───── Data provided

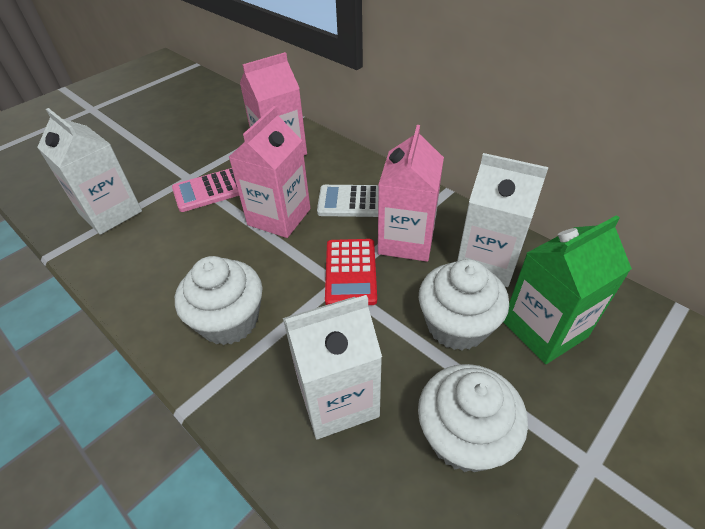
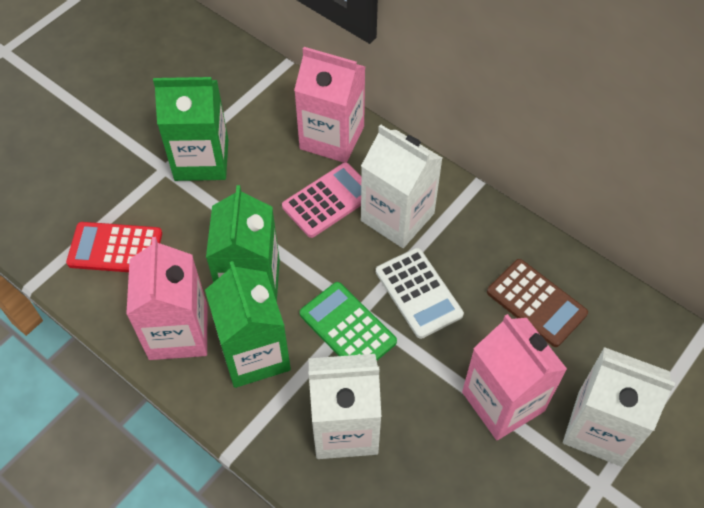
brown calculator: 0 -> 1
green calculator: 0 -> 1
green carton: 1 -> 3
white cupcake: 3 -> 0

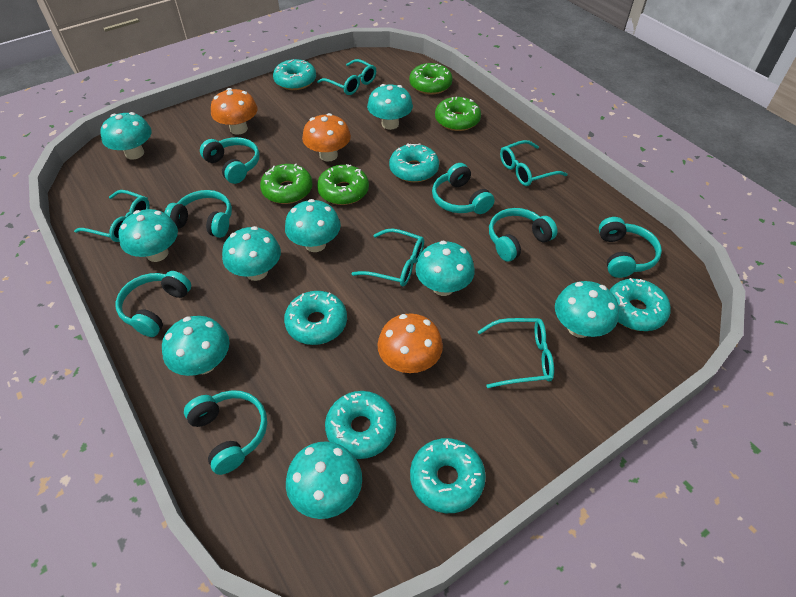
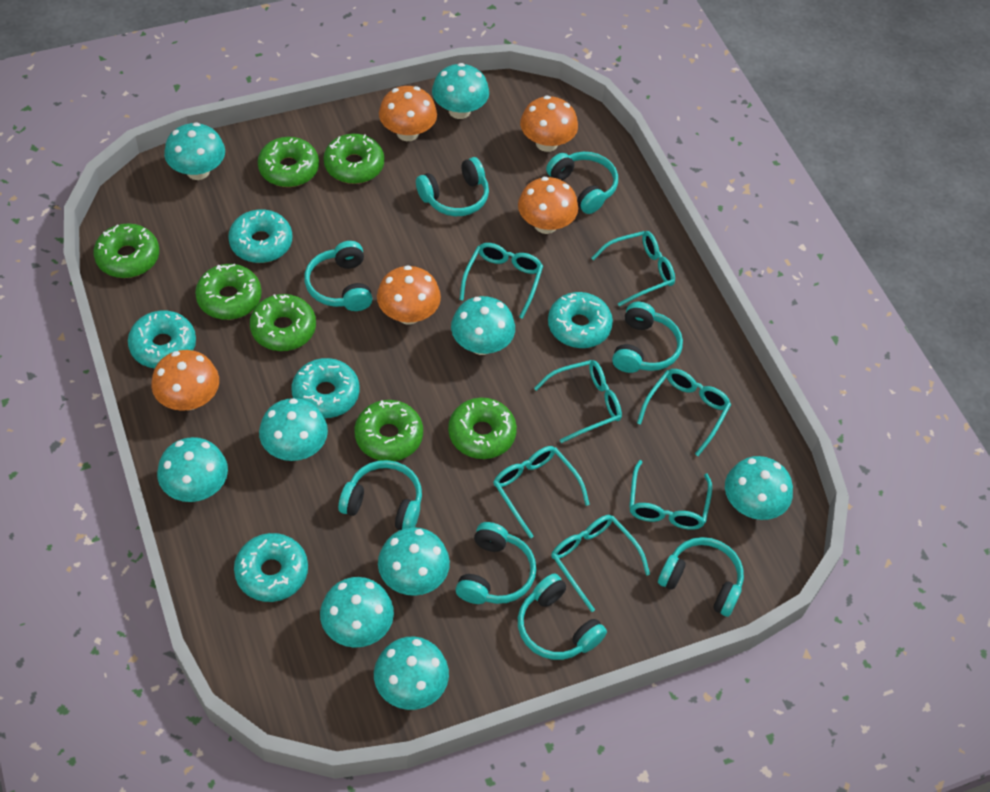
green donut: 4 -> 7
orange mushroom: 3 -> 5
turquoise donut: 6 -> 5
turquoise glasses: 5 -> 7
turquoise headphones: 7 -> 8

──────────

Exercise prompt: Retype all of the entries exactly as written, leaving out any images.

Written response:
brown calculator: 0 -> 1
green calculator: 0 -> 1
green carton: 1 -> 3
white cupcake: 3 -> 0

green donut: 4 -> 7
orange mushroom: 3 -> 5
turquoise donut: 6 -> 5
turquoise glasses: 5 -> 7
turquoise headphones: 7 -> 8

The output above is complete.